__What is expected__
Although the entries contain pictures, repeat only their words, exactly as written.

__Data supplied__
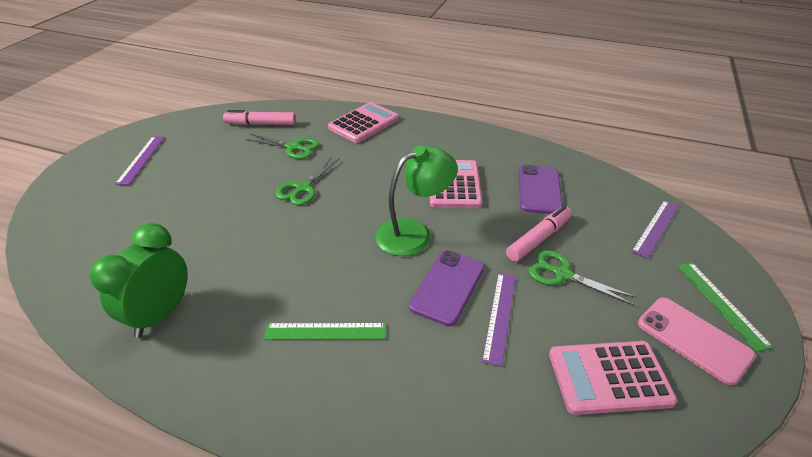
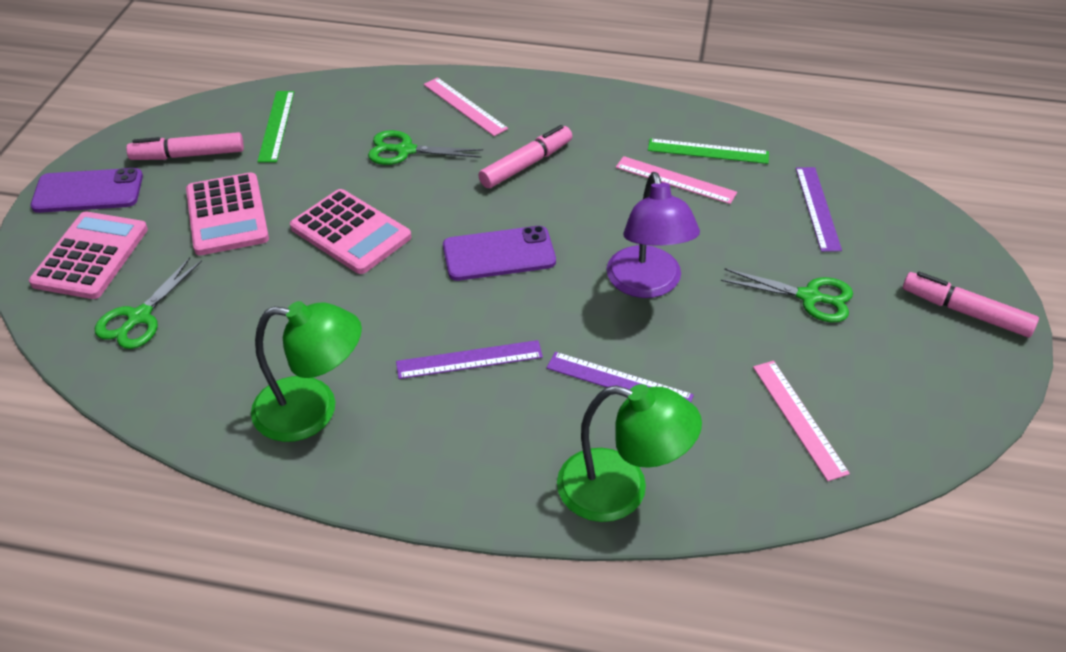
green clock: 1 -> 0
green lamp: 1 -> 2
pink marker: 2 -> 3
pink phone: 1 -> 0
pink ruler: 0 -> 3
purple lamp: 0 -> 1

__Solution below__
green clock: 1 -> 0
green lamp: 1 -> 2
pink marker: 2 -> 3
pink phone: 1 -> 0
pink ruler: 0 -> 3
purple lamp: 0 -> 1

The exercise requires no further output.